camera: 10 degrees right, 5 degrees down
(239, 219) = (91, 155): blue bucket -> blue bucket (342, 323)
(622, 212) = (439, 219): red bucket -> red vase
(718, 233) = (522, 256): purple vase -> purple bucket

○ ○ ○ ○ ○

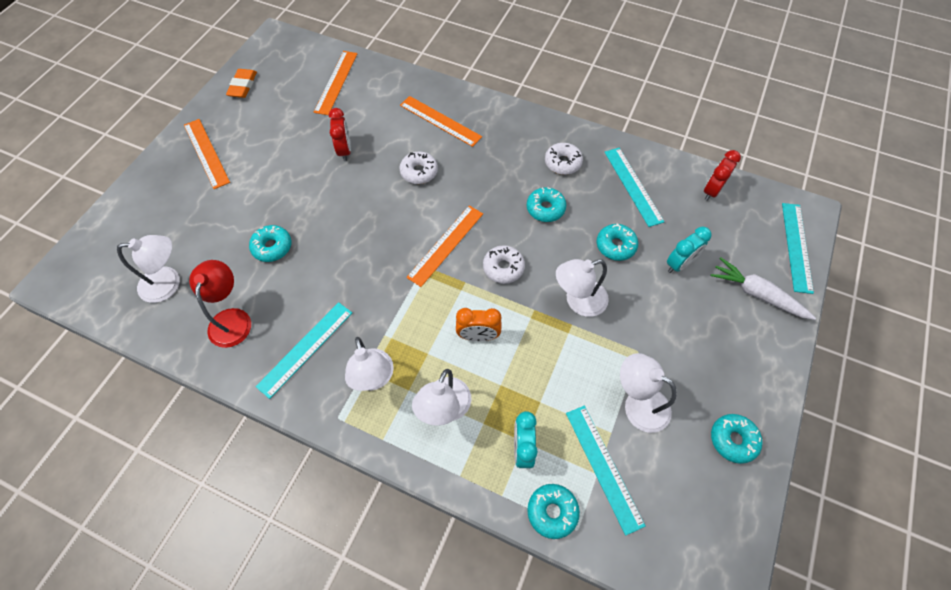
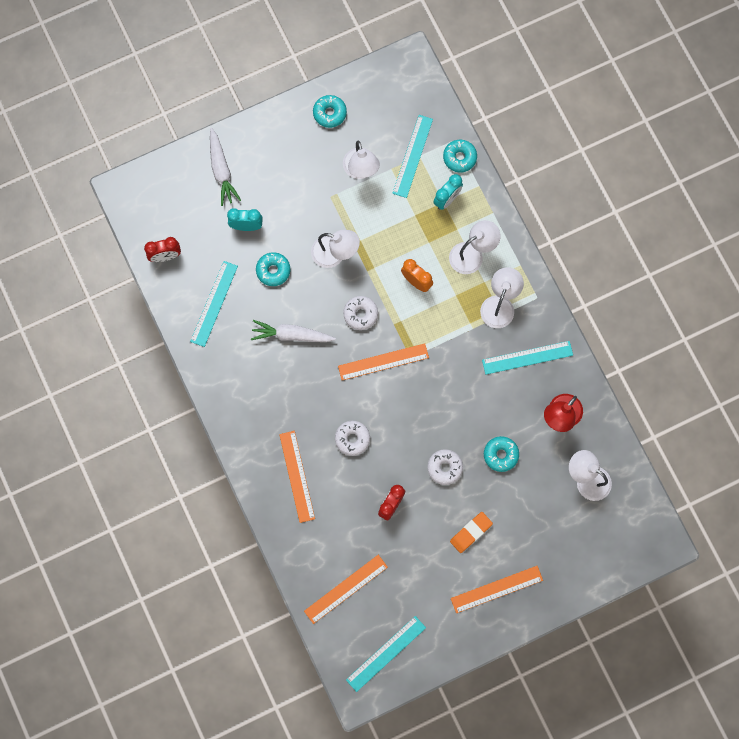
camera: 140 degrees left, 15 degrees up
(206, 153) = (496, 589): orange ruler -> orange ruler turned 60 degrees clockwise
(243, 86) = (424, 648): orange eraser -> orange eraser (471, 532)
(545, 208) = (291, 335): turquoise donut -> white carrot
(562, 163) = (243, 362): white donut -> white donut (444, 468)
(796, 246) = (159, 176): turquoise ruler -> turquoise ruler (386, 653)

○ ○ ○ ○ ○

Copy exactly the stretch of data above from the line with "(239, 219) = (91, 155): blue" through the line with "(718, 233) = (522, 256): purple", and omit all other lines.

Result -
(239, 219) = (91, 155): blue bucket -> blue bucket (342, 323)
(622, 212) = (439, 219): red bucket -> red vase
(718, 233) = (522, 256): purple vase -> purple bucket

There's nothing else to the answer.